The reply should contain the full listing exactly as written and no pictures at all.

START Supplied material

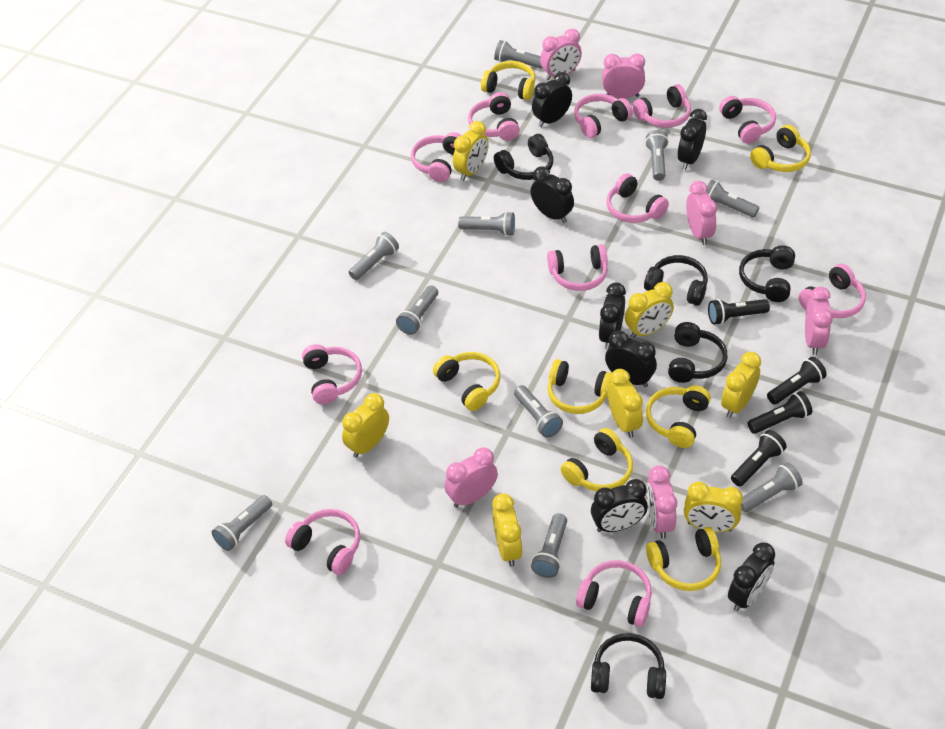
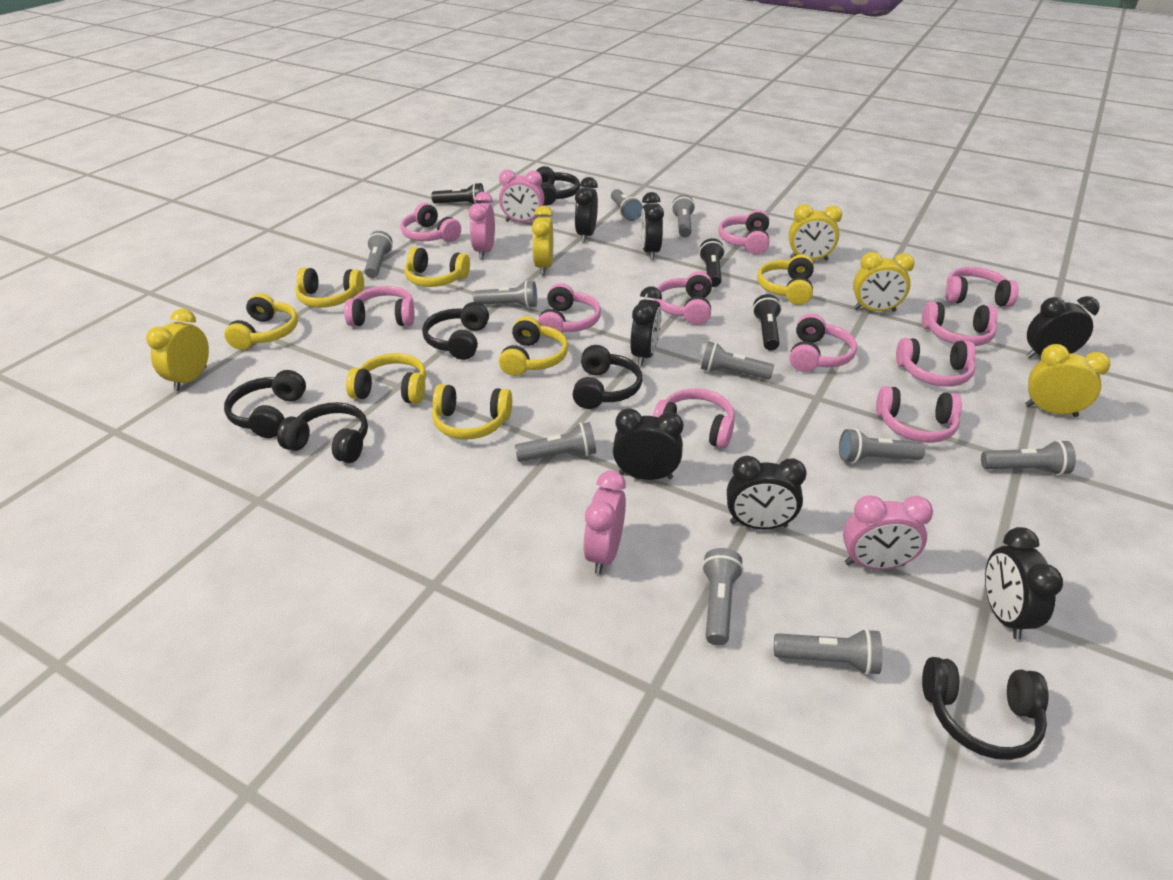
black flashlight: 4 -> 3
black headphones: 5 -> 6
pink clock: 6 -> 4
yellow clock: 7 -> 5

END Supplied material

• [Worked solution]
black flashlight: 4 -> 3
black headphones: 5 -> 6
pink clock: 6 -> 4
yellow clock: 7 -> 5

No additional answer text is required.